>>>

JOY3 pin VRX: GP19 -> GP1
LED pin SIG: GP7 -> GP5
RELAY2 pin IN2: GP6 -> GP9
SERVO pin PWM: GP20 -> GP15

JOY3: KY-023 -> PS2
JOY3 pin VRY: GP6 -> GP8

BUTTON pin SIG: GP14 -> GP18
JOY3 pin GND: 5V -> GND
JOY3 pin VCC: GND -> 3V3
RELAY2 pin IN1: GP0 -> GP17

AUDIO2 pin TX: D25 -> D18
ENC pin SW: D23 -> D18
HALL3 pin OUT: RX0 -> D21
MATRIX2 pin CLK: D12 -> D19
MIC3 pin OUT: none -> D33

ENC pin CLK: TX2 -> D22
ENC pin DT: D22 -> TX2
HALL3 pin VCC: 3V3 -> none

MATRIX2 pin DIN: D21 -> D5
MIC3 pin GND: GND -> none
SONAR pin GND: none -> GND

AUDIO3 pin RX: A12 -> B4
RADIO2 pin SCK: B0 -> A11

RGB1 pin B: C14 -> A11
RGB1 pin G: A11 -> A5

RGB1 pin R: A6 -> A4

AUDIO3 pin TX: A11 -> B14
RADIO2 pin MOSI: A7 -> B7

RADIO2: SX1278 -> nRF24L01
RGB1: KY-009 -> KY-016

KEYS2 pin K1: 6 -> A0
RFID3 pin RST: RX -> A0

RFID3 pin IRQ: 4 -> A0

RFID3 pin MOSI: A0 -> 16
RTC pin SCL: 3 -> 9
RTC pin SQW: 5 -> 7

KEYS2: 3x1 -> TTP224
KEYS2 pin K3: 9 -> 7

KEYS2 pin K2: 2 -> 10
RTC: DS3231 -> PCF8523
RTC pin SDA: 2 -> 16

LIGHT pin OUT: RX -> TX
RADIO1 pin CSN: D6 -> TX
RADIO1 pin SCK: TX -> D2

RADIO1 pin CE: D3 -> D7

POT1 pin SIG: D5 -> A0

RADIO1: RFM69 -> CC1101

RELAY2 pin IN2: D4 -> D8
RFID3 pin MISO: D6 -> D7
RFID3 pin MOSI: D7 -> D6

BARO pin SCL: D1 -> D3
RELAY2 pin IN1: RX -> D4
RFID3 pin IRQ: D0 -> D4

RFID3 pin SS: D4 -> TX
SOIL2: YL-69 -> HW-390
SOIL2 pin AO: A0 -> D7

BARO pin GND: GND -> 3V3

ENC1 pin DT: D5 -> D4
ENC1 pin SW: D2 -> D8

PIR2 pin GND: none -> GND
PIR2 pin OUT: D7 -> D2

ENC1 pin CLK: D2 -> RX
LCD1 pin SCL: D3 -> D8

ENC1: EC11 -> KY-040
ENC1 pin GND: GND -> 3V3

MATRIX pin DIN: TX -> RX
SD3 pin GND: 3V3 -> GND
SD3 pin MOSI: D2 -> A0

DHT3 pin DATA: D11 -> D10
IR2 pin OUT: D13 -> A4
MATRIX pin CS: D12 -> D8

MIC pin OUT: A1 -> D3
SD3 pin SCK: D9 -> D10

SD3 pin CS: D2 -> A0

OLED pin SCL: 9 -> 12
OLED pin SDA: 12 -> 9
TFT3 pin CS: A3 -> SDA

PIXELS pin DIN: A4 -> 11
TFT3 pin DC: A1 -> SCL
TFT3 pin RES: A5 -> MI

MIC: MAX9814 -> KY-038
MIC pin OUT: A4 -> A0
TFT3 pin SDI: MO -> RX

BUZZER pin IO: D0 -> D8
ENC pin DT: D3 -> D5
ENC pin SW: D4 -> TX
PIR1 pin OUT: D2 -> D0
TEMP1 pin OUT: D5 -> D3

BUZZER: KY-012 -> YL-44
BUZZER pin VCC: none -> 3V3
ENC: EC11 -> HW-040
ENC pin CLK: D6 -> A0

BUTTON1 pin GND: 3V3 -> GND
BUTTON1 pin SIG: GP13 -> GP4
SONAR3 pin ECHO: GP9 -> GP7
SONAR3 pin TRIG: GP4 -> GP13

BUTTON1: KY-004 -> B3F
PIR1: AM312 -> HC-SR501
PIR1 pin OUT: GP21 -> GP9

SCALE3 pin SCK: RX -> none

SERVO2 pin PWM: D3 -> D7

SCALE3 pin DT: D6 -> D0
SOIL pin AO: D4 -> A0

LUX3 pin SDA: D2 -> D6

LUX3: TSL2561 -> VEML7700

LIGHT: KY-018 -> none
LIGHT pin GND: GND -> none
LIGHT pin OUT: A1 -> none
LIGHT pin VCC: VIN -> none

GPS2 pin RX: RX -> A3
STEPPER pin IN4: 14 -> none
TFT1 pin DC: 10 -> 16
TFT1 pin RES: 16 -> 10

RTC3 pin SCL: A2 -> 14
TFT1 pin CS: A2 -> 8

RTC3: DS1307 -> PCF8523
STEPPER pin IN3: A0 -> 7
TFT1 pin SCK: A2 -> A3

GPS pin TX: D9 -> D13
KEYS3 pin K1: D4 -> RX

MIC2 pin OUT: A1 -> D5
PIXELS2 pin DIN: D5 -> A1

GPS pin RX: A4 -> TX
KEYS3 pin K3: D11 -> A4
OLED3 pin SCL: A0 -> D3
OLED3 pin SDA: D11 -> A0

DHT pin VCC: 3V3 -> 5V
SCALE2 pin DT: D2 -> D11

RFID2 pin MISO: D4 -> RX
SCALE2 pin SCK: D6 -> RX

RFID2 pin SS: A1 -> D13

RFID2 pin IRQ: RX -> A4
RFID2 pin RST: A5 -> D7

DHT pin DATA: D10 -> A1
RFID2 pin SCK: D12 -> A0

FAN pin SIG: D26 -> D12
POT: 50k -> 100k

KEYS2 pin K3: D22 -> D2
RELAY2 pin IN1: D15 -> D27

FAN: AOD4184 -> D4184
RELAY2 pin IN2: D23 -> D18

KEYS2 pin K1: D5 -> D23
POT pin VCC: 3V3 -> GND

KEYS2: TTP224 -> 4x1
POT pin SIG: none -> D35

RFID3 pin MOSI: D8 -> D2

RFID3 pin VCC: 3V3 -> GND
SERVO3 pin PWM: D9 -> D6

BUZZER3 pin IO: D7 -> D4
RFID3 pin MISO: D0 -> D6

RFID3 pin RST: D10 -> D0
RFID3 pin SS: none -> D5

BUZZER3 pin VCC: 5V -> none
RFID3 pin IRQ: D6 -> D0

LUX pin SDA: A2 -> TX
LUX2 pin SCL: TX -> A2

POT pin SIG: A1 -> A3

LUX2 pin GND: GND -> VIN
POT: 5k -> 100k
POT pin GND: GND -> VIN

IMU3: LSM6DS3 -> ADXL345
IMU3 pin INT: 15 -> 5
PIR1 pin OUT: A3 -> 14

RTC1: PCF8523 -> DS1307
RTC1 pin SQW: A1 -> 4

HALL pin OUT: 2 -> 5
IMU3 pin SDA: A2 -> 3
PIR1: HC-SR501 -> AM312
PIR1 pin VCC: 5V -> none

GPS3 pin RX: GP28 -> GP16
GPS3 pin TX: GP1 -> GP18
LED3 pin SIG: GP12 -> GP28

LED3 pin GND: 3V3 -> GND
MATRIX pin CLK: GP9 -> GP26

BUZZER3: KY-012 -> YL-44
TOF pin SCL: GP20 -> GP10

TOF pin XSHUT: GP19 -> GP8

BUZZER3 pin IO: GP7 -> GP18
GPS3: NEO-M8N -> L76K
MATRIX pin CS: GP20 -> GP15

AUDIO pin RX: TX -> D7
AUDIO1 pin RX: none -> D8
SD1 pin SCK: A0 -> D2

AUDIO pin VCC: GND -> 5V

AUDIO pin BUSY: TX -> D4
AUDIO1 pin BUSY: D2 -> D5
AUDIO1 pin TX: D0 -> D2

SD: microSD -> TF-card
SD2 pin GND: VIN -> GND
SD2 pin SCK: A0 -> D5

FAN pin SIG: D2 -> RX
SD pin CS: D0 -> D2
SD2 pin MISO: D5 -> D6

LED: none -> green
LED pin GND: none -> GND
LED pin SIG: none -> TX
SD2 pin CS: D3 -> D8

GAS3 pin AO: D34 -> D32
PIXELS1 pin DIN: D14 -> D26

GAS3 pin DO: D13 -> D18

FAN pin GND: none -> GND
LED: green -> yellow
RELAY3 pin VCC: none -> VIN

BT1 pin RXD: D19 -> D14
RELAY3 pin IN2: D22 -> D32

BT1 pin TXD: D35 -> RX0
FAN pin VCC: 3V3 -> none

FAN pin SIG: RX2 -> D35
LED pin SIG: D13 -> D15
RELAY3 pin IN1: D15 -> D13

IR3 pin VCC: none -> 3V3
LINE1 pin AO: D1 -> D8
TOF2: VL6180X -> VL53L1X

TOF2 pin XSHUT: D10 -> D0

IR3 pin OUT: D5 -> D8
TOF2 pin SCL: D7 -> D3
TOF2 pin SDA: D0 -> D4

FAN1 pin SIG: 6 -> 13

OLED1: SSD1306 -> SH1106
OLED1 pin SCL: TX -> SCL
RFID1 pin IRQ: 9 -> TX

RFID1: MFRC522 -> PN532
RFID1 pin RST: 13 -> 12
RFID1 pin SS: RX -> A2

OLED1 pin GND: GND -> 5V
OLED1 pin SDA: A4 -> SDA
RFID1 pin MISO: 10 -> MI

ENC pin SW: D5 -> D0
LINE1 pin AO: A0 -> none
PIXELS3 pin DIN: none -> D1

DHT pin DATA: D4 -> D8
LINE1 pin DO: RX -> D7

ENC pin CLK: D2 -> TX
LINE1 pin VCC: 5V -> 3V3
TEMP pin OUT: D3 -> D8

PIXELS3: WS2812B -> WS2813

<<<

An exact copy of the lines above between the line holding "PIXELS pin DIN: A4 -> 11" and the line holding "LIGHT pin OUT: A1 -> none", inclusive, is the whole answer.

PIXELS pin DIN: A4 -> 11
TFT3 pin DC: A1 -> SCL
TFT3 pin RES: A5 -> MI

MIC: MAX9814 -> KY-038
MIC pin OUT: A4 -> A0
TFT3 pin SDI: MO -> RX

BUZZER pin IO: D0 -> D8
ENC pin DT: D3 -> D5
ENC pin SW: D4 -> TX
PIR1 pin OUT: D2 -> D0
TEMP1 pin OUT: D5 -> D3

BUZZER: KY-012 -> YL-44
BUZZER pin VCC: none -> 3V3
ENC: EC11 -> HW-040
ENC pin CLK: D6 -> A0

BUTTON1 pin GND: 3V3 -> GND
BUTTON1 pin SIG: GP13 -> GP4
SONAR3 pin ECHO: GP9 -> GP7
SONAR3 pin TRIG: GP4 -> GP13

BUTTON1: KY-004 -> B3F
PIR1: AM312 -> HC-SR501
PIR1 pin OUT: GP21 -> GP9

SCALE3 pin SCK: RX -> none

SERVO2 pin PWM: D3 -> D7

SCALE3 pin DT: D6 -> D0
SOIL pin AO: D4 -> A0

LUX3 pin SDA: D2 -> D6

LUX3: TSL2561 -> VEML7700

LIGHT: KY-018 -> none
LIGHT pin GND: GND -> none
LIGHT pin OUT: A1 -> none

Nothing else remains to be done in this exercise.